Prompt — Produce an exact copy of all the data below, dropping every image.

Dataset section —

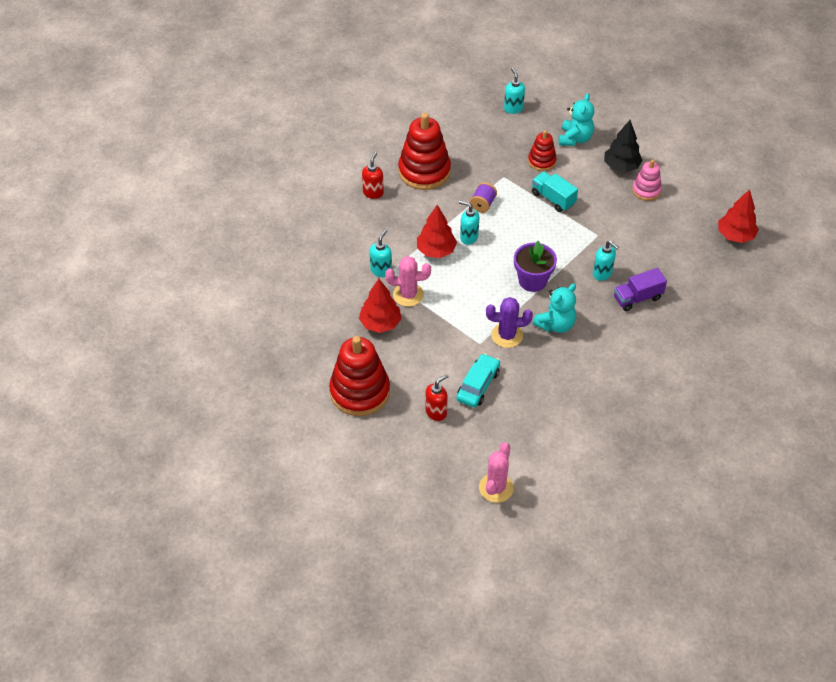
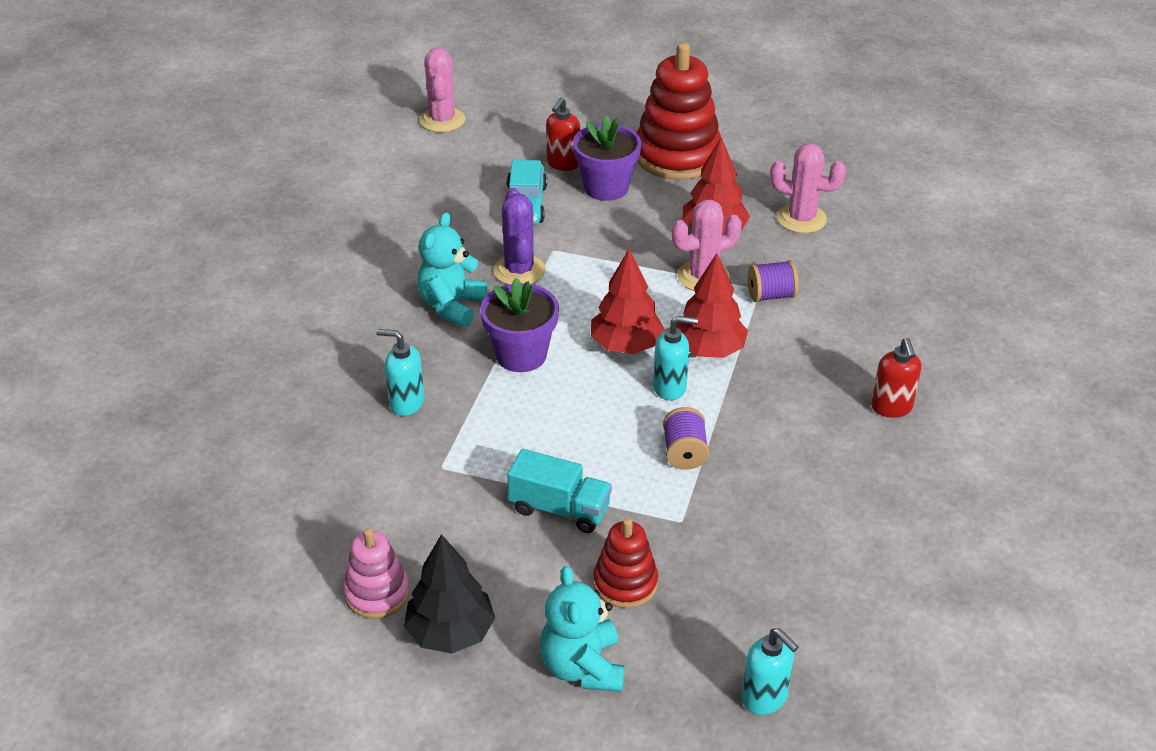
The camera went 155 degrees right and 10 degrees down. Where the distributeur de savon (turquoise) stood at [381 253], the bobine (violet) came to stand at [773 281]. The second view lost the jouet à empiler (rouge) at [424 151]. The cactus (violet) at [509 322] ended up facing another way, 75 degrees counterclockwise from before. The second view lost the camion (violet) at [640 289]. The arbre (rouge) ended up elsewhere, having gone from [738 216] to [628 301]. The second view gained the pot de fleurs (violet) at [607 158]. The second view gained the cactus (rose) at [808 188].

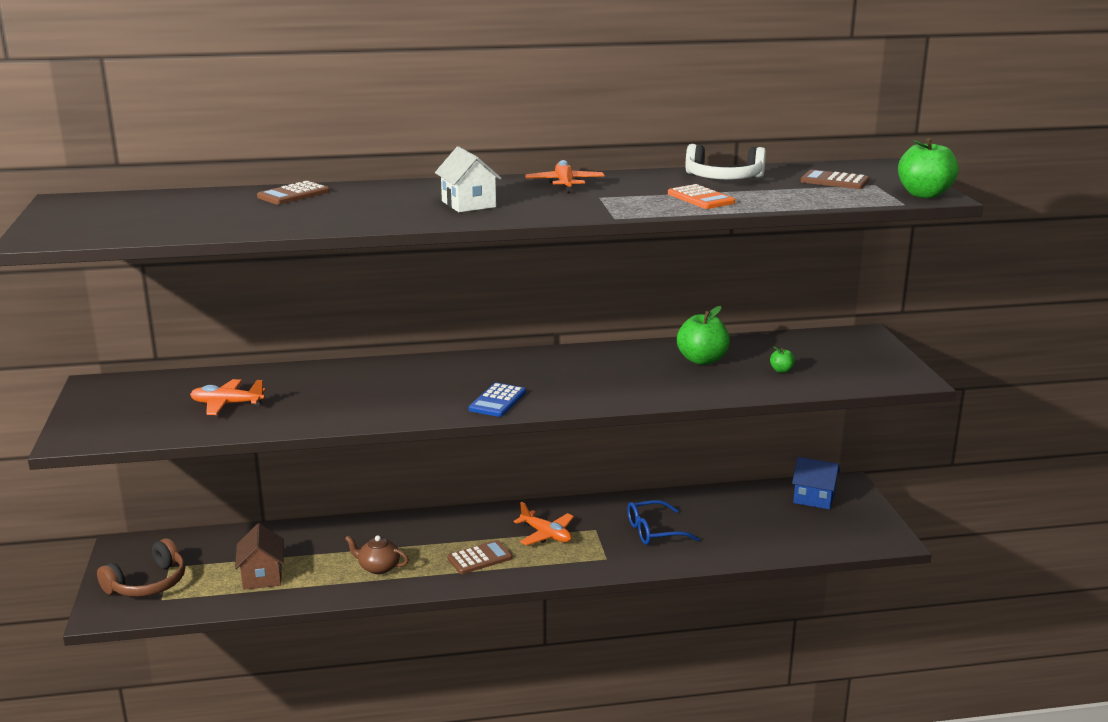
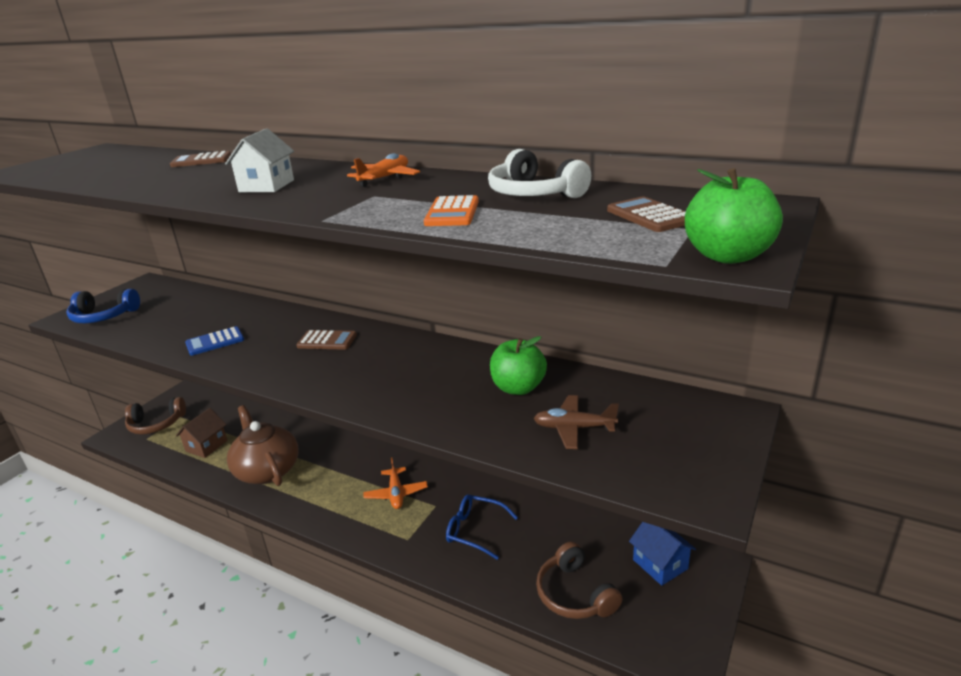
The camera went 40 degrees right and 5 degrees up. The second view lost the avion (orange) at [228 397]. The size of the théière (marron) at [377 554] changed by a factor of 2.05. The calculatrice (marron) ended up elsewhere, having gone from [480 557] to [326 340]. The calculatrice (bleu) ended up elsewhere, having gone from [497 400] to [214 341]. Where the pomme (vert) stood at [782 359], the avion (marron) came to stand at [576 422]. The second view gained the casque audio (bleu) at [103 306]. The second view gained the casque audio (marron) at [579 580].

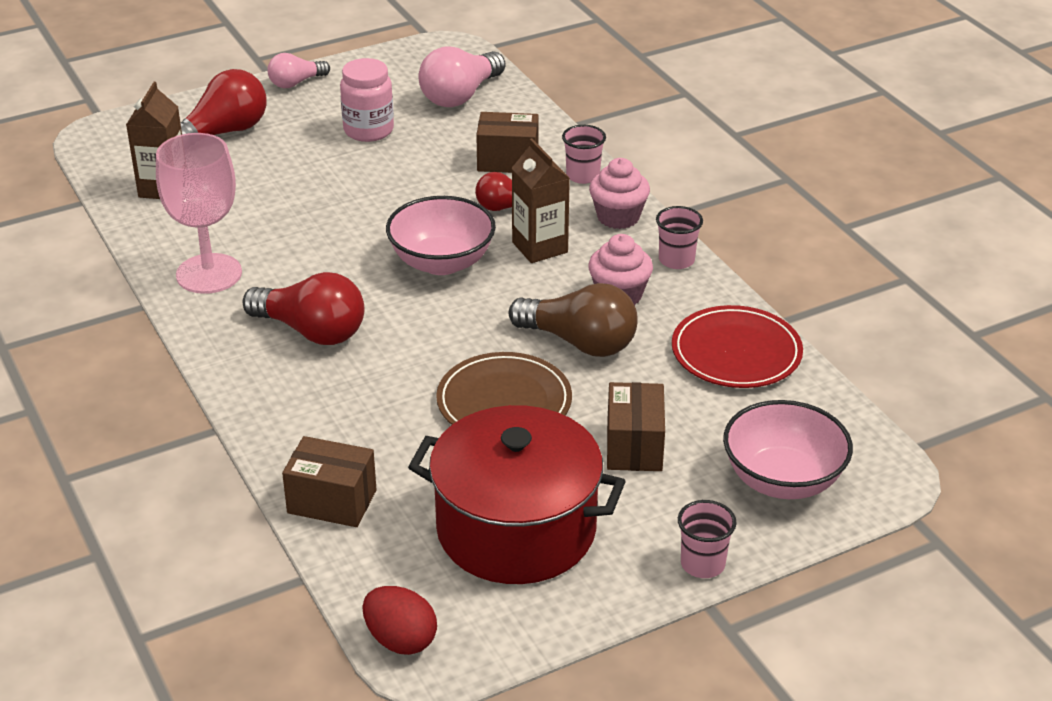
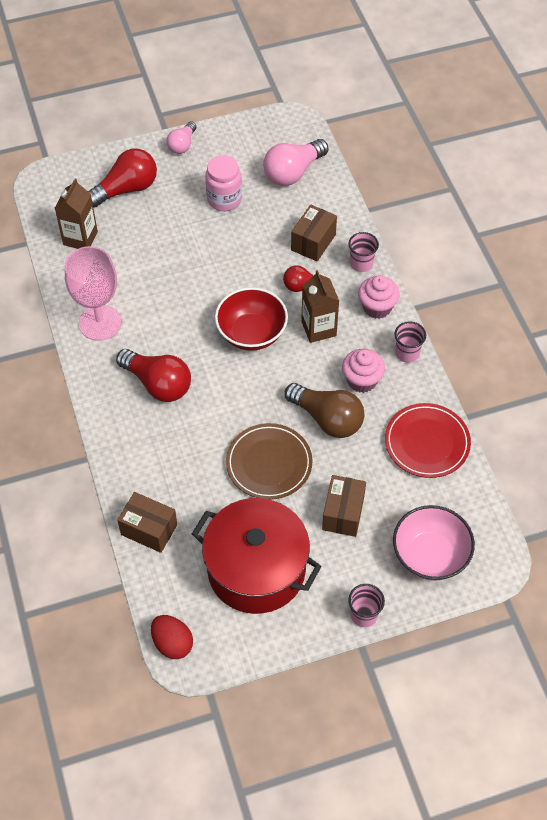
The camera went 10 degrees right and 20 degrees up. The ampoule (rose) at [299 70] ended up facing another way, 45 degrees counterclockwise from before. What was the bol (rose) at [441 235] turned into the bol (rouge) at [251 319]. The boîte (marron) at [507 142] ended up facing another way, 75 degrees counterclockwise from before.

Response to the task —
The camera went 155 degrees right and 10 degrees down. Where the distributeur de savon (turquoise) stood at [381 253], the bobine (violet) came to stand at [773 281]. The second view lost the jouet à empiler (rouge) at [424 151]. The cactus (violet) at [509 322] ended up facing another way, 75 degrees counterclockwise from before. The second view lost the camion (violet) at [640 289]. The arbre (rouge) ended up elsewhere, having gone from [738 216] to [628 301]. The second view gained the pot de fleurs (violet) at [607 158]. The second view gained the cactus (rose) at [808 188].

The camera went 40 degrees right and 5 degrees up. The second view lost the avion (orange) at [228 397]. The size of the théière (marron) at [377 554] changed by a factor of 2.05. The calculatrice (marron) ended up elsewhere, having gone from [480 557] to [326 340]. The calculatrice (bleu) ended up elsewhere, having gone from [497 400] to [214 341]. Where the pomme (vert) stood at [782 359], the avion (marron) came to stand at [576 422]. The second view gained the casque audio (bleu) at [103 306]. The second view gained the casque audio (marron) at [579 580].

The camera went 10 degrees right and 20 degrees up. The ampoule (rose) at [299 70] ended up facing another way, 45 degrees counterclockwise from before. What was the bol (rose) at [441 235] turned into the bol (rouge) at [251 319]. The boîte (marron) at [507 142] ended up facing another way, 75 degrees counterclockwise from before.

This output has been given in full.